*** DATA EXTRACTS ***

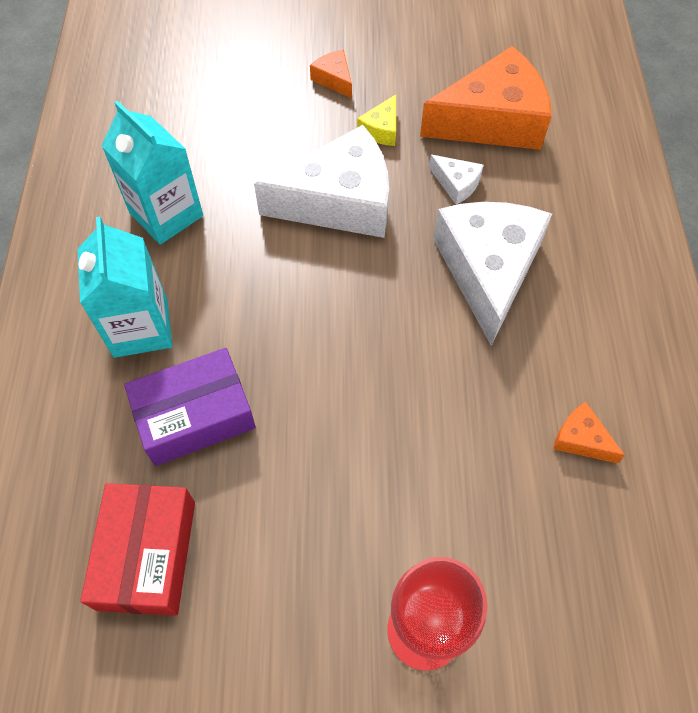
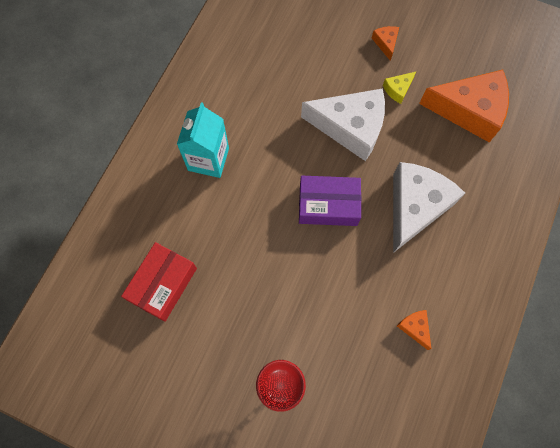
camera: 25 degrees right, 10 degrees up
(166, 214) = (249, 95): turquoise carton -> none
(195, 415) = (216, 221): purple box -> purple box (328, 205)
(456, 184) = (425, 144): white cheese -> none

*** End of DATA EXTRACTS ***
*** DATA EXTRACTS ***

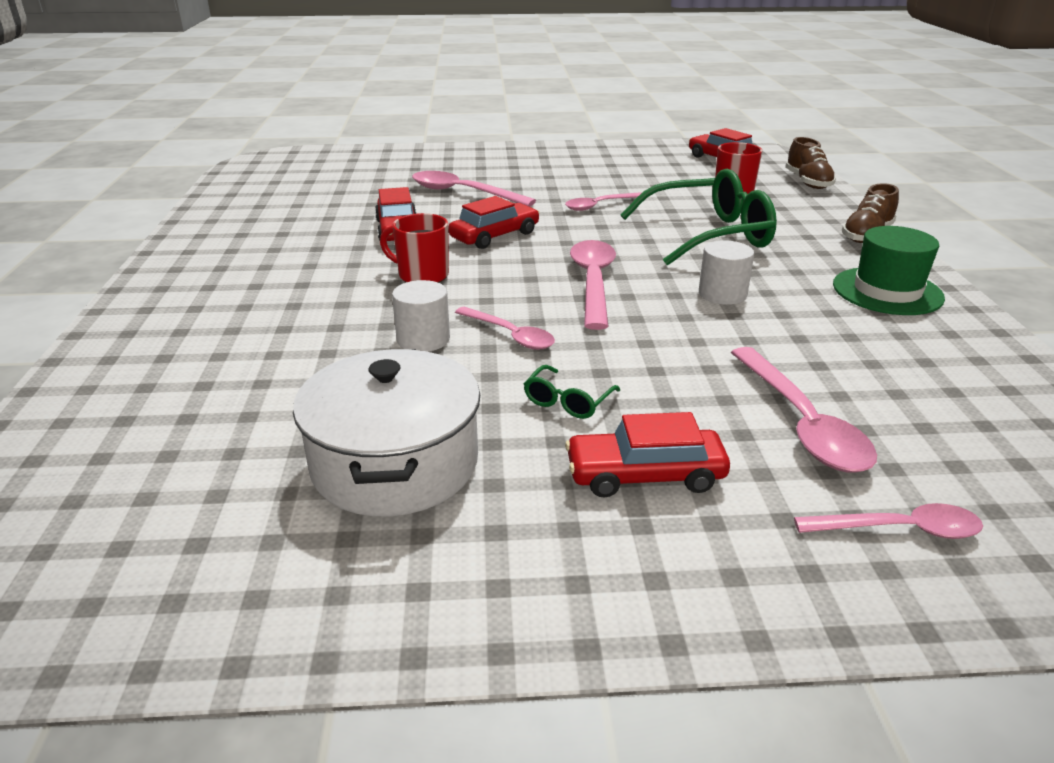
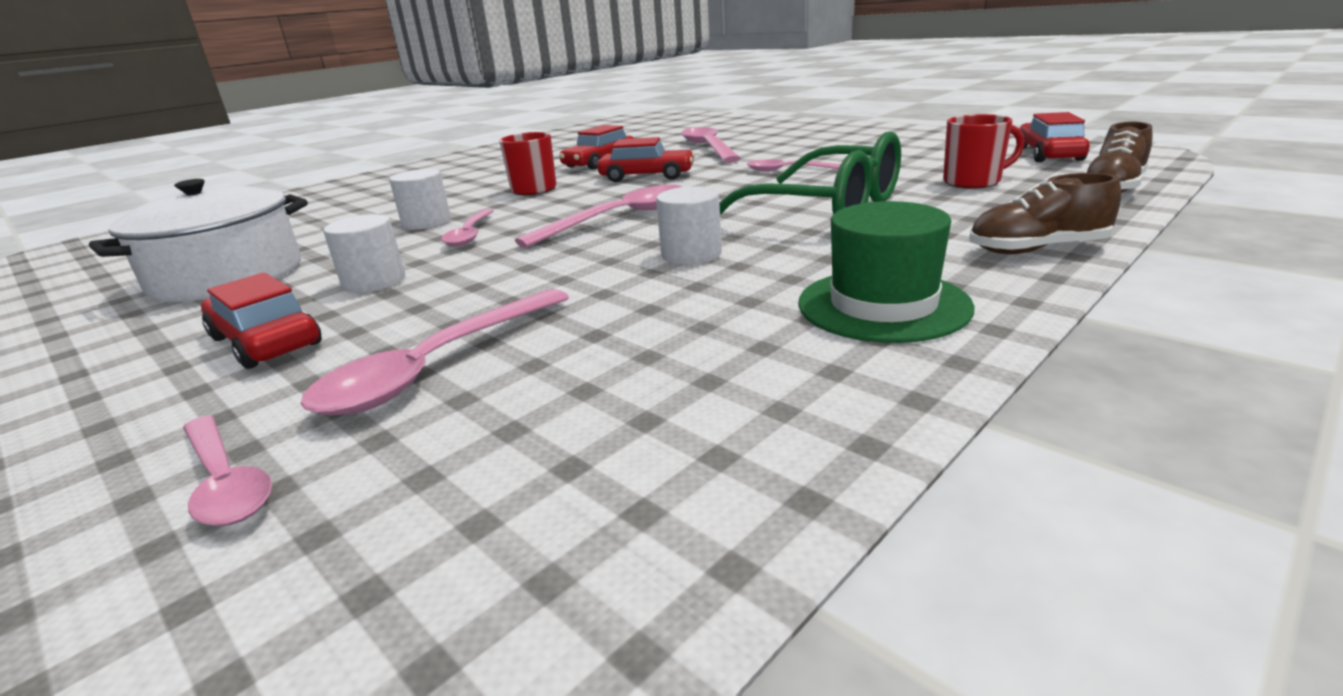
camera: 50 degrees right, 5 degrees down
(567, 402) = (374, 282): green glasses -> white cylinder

*** End of DATA EXTRACTS ***

→ REQUIRED ACTION
What do the lines above say from the one containing "(195, 415) = (216, 221): purple" down to the one containing "(456, 184) = (425, 144): white cheese -> none"? Return them exactly, both end lines included, and only them.

→ SOLUTION FOR THIS PROBLEM
(195, 415) = (216, 221): purple box -> purple box (328, 205)
(456, 184) = (425, 144): white cheese -> none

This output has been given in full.